» **Work to complete**: From the entries below, transcribe exactly the lines between the line holding "U3 pin BYP: BUF -> none" and the line holding "D1: schottky 1N5817", inclusive; skip all other lines.

» **Itemized modification records**:
<<<<
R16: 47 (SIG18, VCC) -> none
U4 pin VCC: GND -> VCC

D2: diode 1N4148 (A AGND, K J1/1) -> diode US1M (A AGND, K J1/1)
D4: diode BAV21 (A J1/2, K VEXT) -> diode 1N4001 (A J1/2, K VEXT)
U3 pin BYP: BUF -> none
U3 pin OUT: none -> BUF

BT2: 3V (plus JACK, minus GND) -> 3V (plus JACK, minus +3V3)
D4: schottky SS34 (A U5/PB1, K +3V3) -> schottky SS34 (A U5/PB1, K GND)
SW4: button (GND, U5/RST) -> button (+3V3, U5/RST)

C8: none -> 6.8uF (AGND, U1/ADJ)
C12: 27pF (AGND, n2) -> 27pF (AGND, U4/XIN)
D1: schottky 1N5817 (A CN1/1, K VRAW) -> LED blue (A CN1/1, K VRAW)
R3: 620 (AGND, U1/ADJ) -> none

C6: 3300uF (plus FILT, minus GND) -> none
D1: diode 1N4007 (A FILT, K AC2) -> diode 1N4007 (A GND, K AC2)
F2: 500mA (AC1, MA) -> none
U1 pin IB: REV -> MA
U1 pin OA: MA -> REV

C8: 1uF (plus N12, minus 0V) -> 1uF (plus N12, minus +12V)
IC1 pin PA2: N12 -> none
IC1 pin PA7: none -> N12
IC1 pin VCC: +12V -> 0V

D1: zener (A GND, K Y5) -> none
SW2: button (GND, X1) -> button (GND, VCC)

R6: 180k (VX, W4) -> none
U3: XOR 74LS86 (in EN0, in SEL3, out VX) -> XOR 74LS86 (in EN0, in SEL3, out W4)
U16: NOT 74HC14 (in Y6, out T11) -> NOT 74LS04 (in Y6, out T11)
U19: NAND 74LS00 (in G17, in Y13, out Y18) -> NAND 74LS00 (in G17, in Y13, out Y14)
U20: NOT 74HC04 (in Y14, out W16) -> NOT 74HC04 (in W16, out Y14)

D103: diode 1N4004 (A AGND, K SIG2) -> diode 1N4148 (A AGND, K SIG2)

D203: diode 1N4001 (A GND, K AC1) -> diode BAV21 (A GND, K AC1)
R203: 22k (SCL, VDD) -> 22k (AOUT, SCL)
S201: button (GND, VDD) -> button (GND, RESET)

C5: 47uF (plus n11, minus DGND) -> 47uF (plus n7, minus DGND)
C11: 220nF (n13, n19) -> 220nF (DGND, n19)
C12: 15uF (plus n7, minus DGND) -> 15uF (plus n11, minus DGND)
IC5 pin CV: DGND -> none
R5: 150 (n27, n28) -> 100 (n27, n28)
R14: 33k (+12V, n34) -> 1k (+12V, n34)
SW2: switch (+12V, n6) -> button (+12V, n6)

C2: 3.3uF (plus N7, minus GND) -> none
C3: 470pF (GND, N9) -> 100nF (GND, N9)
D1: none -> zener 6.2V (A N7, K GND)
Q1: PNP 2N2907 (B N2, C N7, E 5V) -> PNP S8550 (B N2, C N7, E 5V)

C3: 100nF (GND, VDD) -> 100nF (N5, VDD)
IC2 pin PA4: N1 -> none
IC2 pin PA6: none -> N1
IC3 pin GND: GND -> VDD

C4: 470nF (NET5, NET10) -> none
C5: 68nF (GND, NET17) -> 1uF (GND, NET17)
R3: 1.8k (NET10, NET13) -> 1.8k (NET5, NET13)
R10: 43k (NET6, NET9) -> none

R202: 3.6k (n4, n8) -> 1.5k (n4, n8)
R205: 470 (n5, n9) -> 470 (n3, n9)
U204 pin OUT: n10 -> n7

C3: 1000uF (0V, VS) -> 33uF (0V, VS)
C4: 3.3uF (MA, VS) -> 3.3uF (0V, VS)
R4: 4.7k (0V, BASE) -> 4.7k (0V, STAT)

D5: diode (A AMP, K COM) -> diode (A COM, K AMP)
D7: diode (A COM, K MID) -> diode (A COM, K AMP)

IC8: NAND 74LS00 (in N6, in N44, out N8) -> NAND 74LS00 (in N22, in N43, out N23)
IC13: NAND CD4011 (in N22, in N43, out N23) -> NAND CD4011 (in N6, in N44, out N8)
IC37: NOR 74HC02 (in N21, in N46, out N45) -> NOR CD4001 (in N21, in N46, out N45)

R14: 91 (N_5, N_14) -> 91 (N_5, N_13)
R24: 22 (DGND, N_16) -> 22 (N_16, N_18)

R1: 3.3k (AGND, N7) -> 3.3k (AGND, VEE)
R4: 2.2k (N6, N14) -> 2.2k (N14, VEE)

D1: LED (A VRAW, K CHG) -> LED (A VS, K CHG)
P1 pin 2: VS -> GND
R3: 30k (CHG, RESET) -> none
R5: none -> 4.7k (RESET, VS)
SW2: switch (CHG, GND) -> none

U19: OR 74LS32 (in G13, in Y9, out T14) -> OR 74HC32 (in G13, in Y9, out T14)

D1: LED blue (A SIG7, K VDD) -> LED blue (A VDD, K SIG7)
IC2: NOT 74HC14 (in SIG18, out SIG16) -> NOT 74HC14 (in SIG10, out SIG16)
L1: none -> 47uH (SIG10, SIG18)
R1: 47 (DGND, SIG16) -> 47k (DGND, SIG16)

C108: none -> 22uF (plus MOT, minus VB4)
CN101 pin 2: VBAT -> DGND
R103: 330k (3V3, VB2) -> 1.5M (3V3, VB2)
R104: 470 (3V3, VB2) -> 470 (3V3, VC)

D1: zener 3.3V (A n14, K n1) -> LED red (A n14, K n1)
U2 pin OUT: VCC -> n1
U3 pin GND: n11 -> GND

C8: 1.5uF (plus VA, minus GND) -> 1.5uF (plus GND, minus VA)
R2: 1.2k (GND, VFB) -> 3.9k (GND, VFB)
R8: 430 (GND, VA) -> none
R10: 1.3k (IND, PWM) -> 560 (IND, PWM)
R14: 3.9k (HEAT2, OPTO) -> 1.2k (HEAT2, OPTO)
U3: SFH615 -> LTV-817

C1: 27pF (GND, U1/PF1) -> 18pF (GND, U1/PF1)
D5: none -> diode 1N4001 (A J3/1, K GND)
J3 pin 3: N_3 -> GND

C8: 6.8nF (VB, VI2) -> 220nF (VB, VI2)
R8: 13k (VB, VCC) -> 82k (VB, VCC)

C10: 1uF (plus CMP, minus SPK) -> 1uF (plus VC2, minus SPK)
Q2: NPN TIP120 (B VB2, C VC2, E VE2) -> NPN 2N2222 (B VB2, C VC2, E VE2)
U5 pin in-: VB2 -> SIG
>>>>
» **Response**:
U3 pin BYP: BUF -> none
U3 pin OUT: none -> BUF

BT2: 3V (plus JACK, minus GND) -> 3V (plus JACK, minus +3V3)
D4: schottky SS34 (A U5/PB1, K +3V3) -> schottky SS34 (A U5/PB1, K GND)
SW4: button (GND, U5/RST) -> button (+3V3, U5/RST)

C8: none -> 6.8uF (AGND, U1/ADJ)
C12: 27pF (AGND, n2) -> 27pF (AGND, U4/XIN)
D1: schottky 1N5817 (A CN1/1, K VRAW) -> LED blue (A CN1/1, K VRAW)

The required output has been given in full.